*** Available records ***

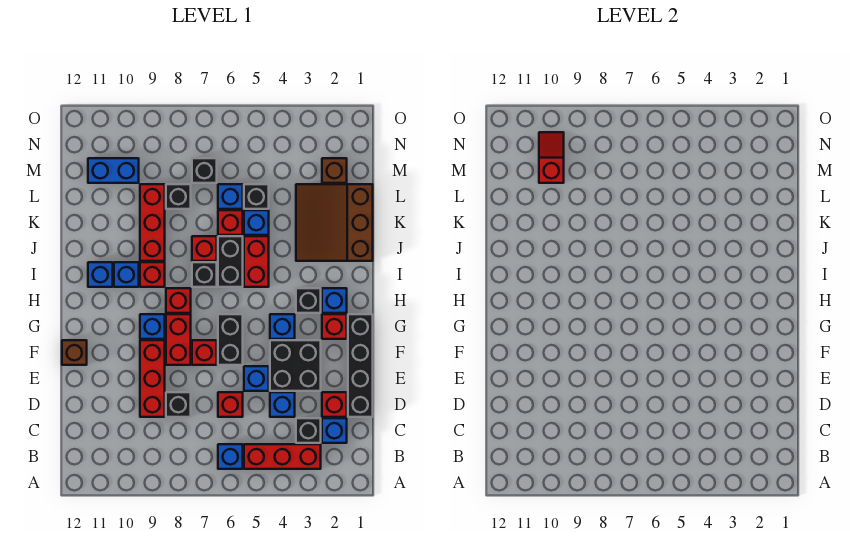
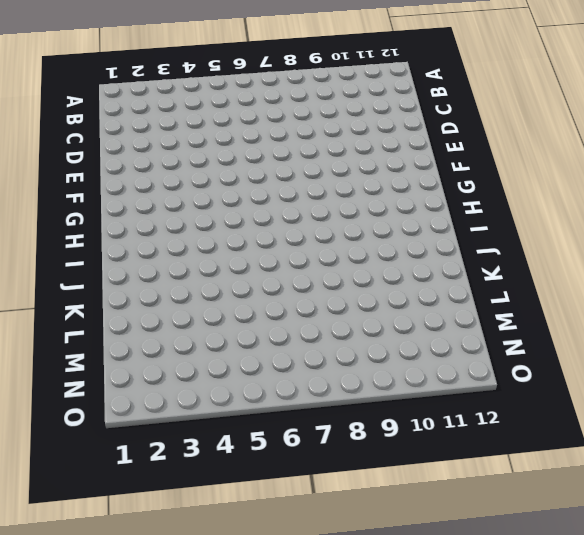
none -> red brick B3:B5 level 1
none -> blue brick B6 level 1
none -> blue brick C2 level 1
none -> black brick C3 level 1

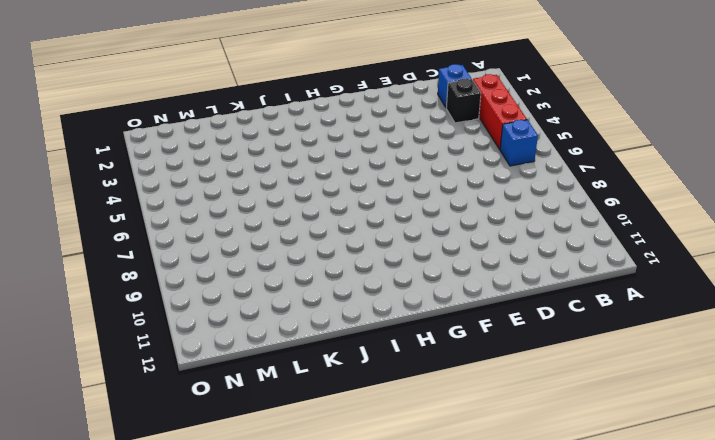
none -> black brick D1:G1 level 1
none -> red brick D2 level 1
none -> blue brick D4 level 1
none -> red brick D6 level 1

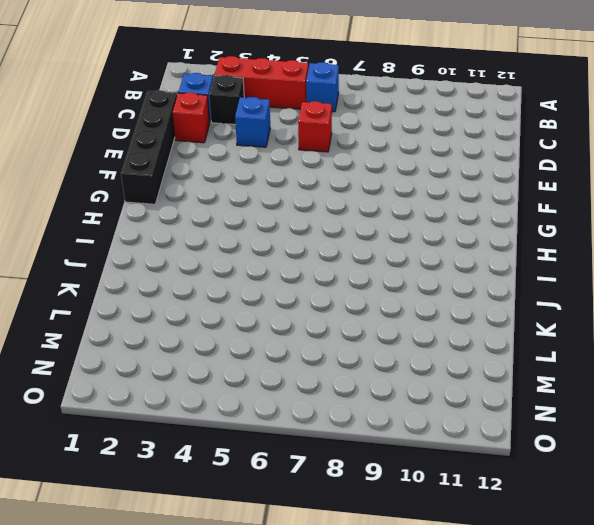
none -> black brick D8 level 1
none -> red brick D9:F9 level 1
none -> black brick E3:F4 level 1
none -> blue brick E5 level 1

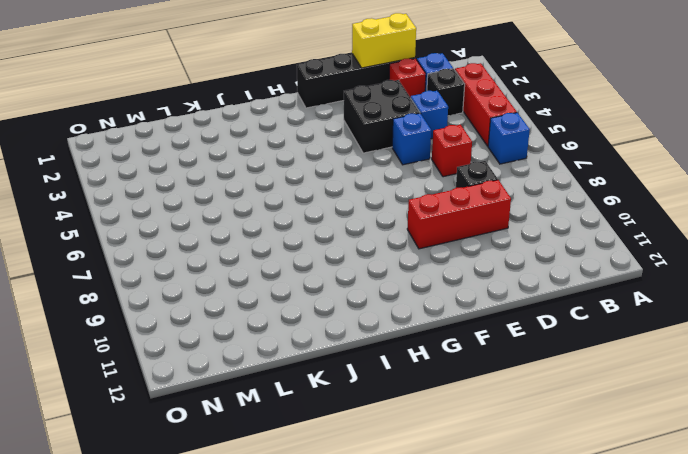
yellow brick D1:E1 level 2 -> none
none -> black brick F6:G6 level 1
none -> red brick F7 level 1
none -> red brick F8:G8 level 1
none -> brown brick F12 level 1

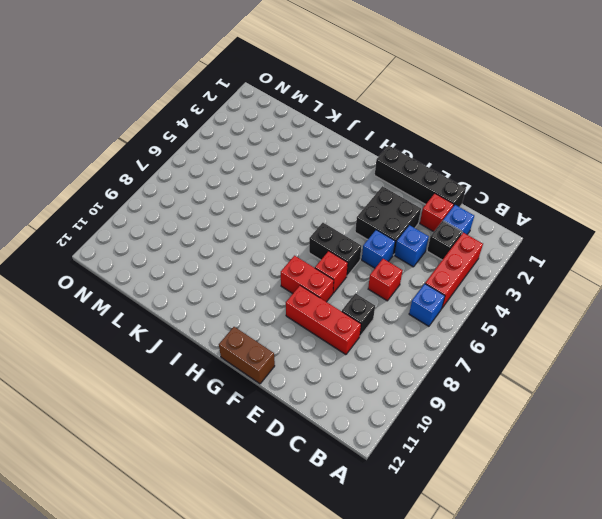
brown brick F12:G12 level 1 -> brown brick F12 level 1
none -> red brick G2 level 1
none -> blue brick G4 level 1
none -> blue brick G9 level 1
none -> blue brick H2 level 1

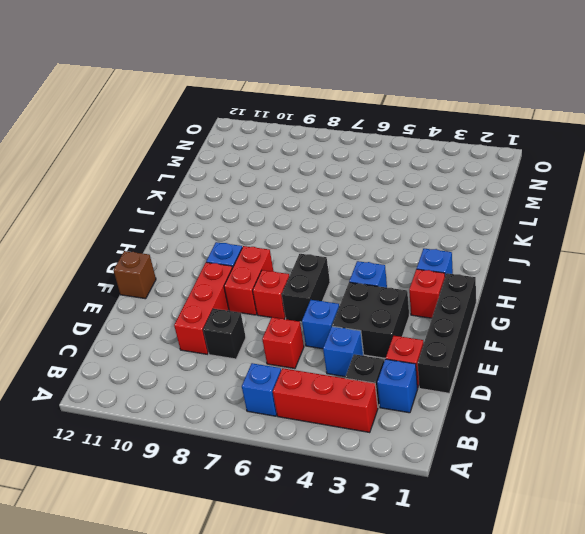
none -> black brick H3 level 1
none -> red brick H8 level 1
none -> red brick I5:J5 level 1
none -> black brick I6:J6 level 1

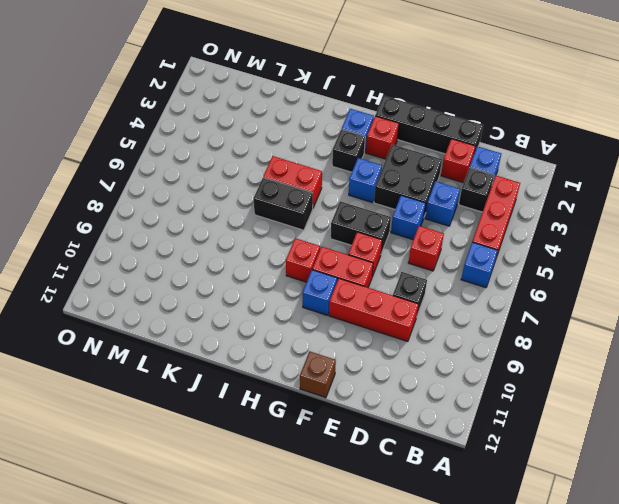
none -> black brick I7 level 1
none -> red brick I9 level 1
none -> blue brick I10 level 1
none -> blue brick I11 level 1

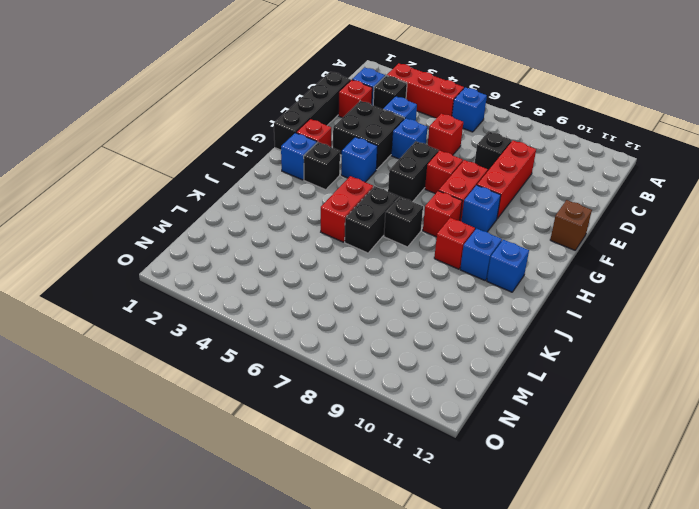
none -> brown slope J1:L3 level 1 top 1
none -> red brick J7 level 1
none -> red brick J9:L9 level 1
none -> blue brick K5 level 1

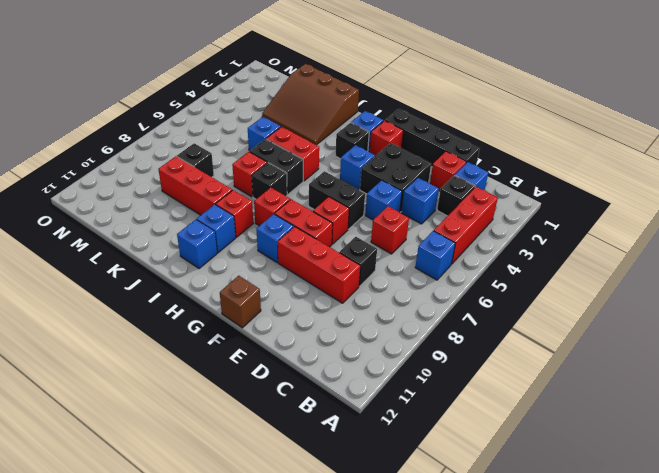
none -> red brick K6 level 1
none -> black brick L5 level 1
none -> blue brick L6 level 1
none -> brown brick M2 level 1

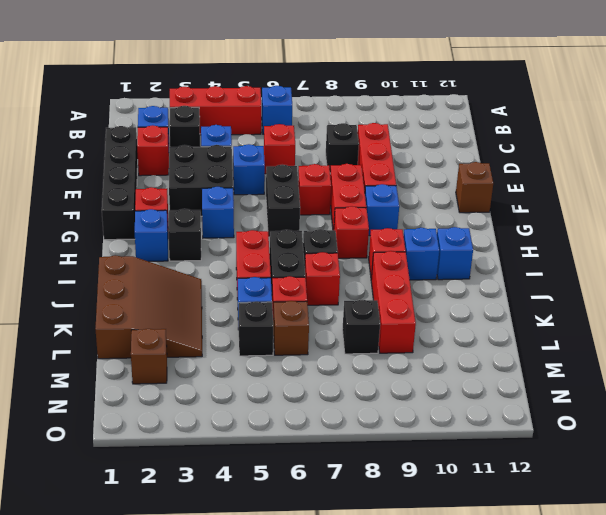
brown brick L6 level 1 -> blue brick L6 level 1
none -> black brick M7 level 1
none -> blue brick M10:M11 level 1
none -> red slope M10:N10 level 2 top M

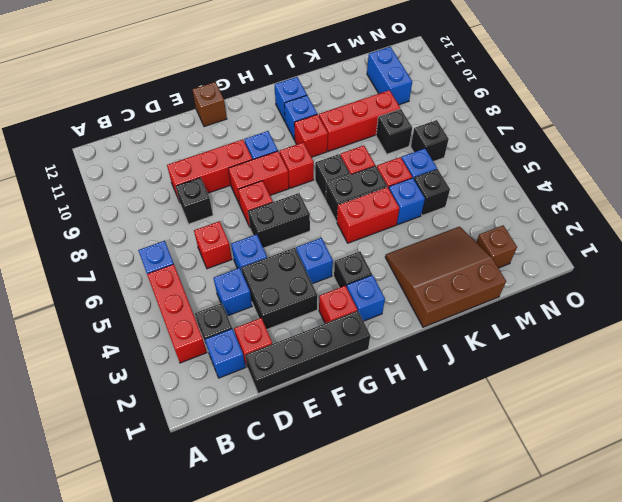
none -> red slope M10:N10 level 2 top M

*** End of Available records ***

» **Task details**: No pictures belong in the copy. Retype exactly, and only, the lines from the line containing "brown brick F12:G12" through the last line of the data, both included.

» **Written answer**:
brown brick F12:G12 level 1 -> brown brick F12 level 1
none -> red brick G2 level 1
none -> blue brick G4 level 1
none -> blue brick G9 level 1
none -> blue brick H2 level 1

none -> black brick H3 level 1
none -> red brick H8 level 1
none -> red brick I5:J5 level 1
none -> black brick I6:J6 level 1

none -> black brick I7 level 1
none -> red brick I9 level 1
none -> blue brick I10 level 1
none -> blue brick I11 level 1

none -> brown slope J1:L3 level 1 top 1
none -> red brick J7 level 1
none -> red brick J9:L9 level 1
none -> blue brick K5 level 1

none -> red brick K6 level 1
none -> black brick L5 level 1
none -> blue brick L6 level 1
none -> brown brick M2 level 1

brown brick L6 level 1 -> blue brick L6 level 1
none -> black brick M7 level 1
none -> blue brick M10:M11 level 1
none -> red slope M10:N10 level 2 top M

none -> red slope M10:N10 level 2 top M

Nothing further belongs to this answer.